Provided material Start Marker

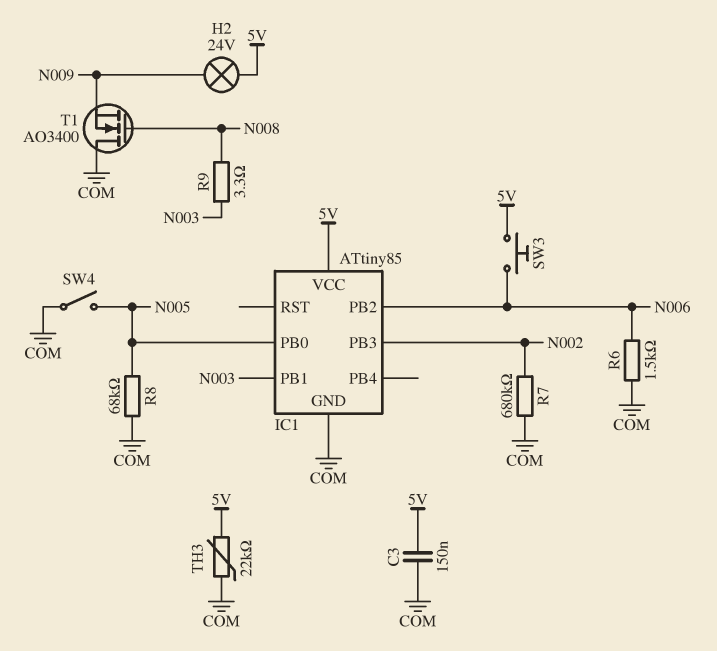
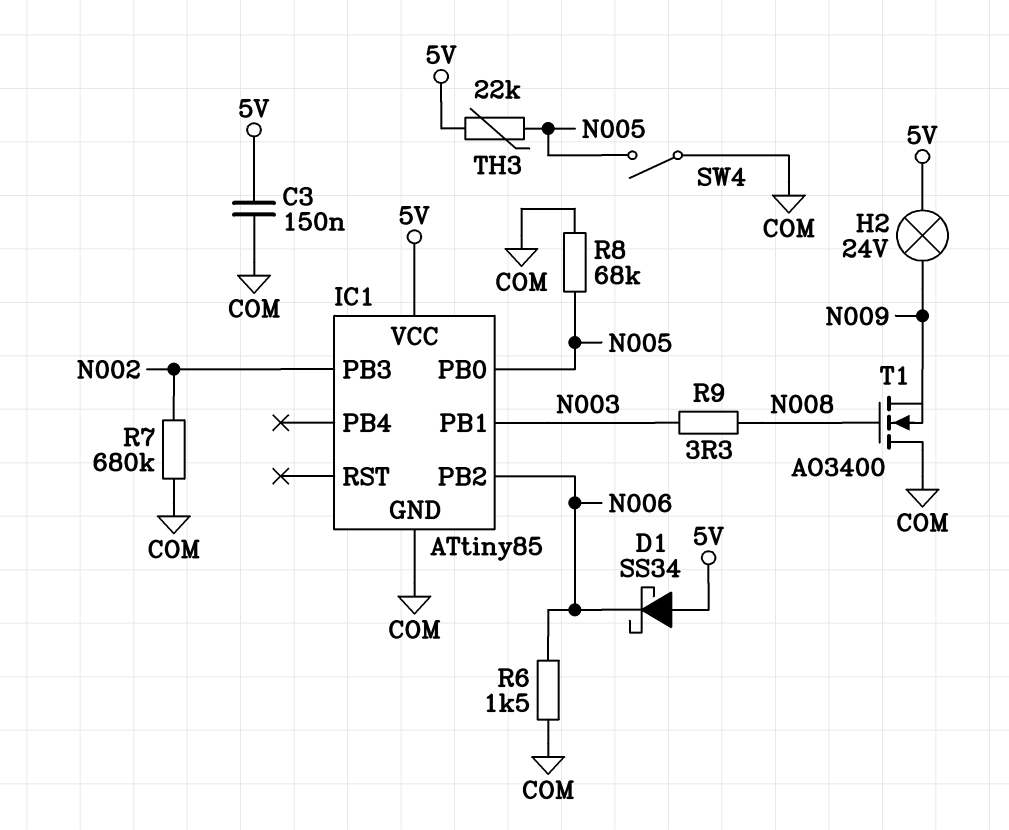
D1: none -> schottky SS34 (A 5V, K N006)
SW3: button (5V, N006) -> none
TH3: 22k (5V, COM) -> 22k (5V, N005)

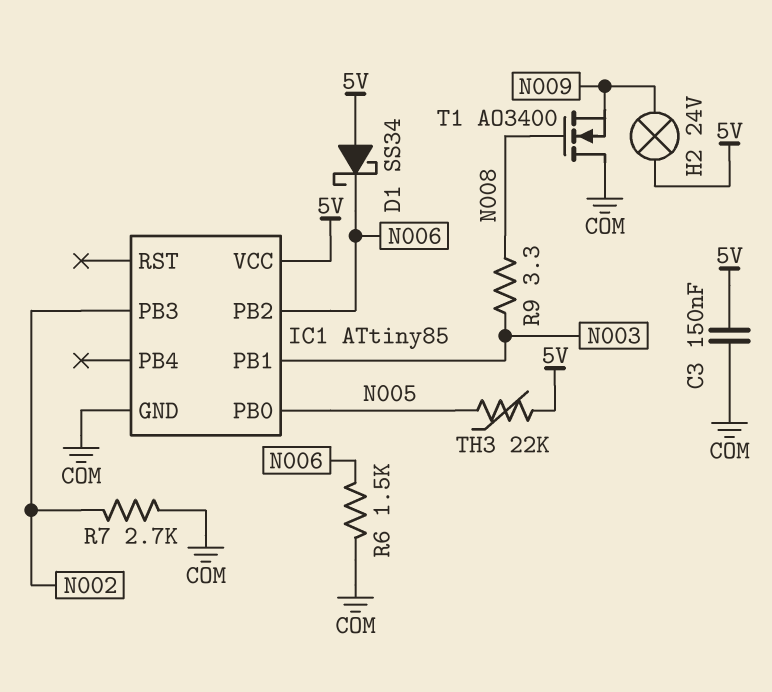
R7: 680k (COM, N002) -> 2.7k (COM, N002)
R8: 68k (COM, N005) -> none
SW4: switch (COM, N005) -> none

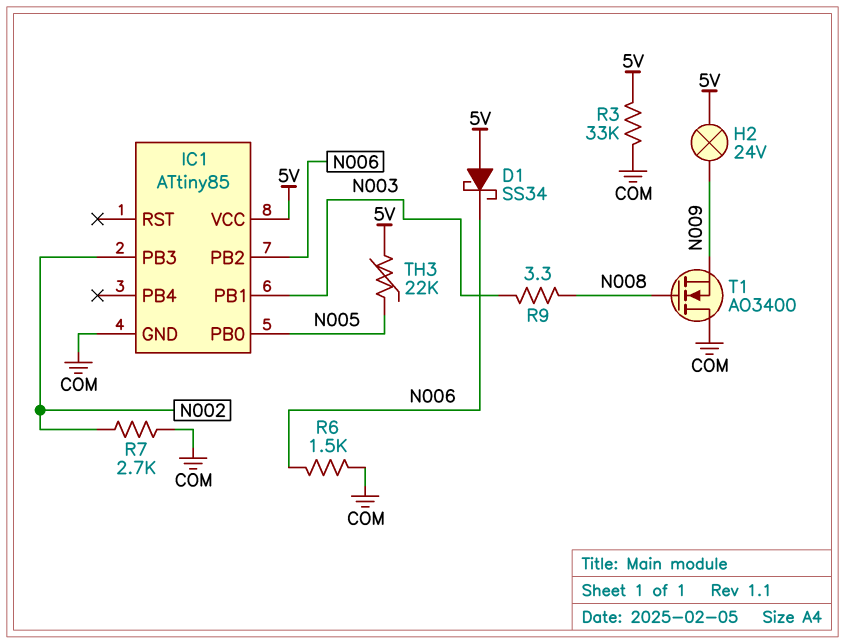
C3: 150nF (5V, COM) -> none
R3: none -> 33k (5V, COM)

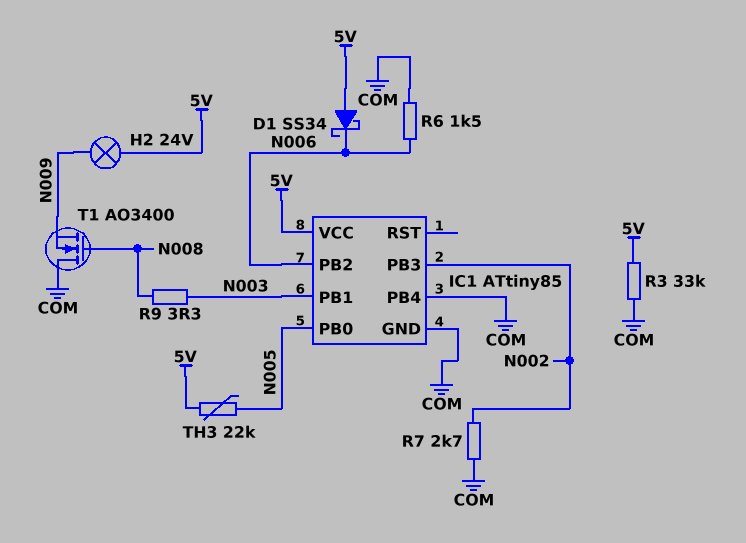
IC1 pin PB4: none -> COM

Provided material End Marker

** Work to be completed **
For this exercise, the lines from the one containing "R8: 68k (COM, N005) -> none" through the last line of the entries above are to be output exactly, both included, and pictures are skipped.

** Answer below **
R8: 68k (COM, N005) -> none
SW4: switch (COM, N005) -> none

C3: 150nF (5V, COM) -> none
R3: none -> 33k (5V, COM)

IC1 pin PB4: none -> COM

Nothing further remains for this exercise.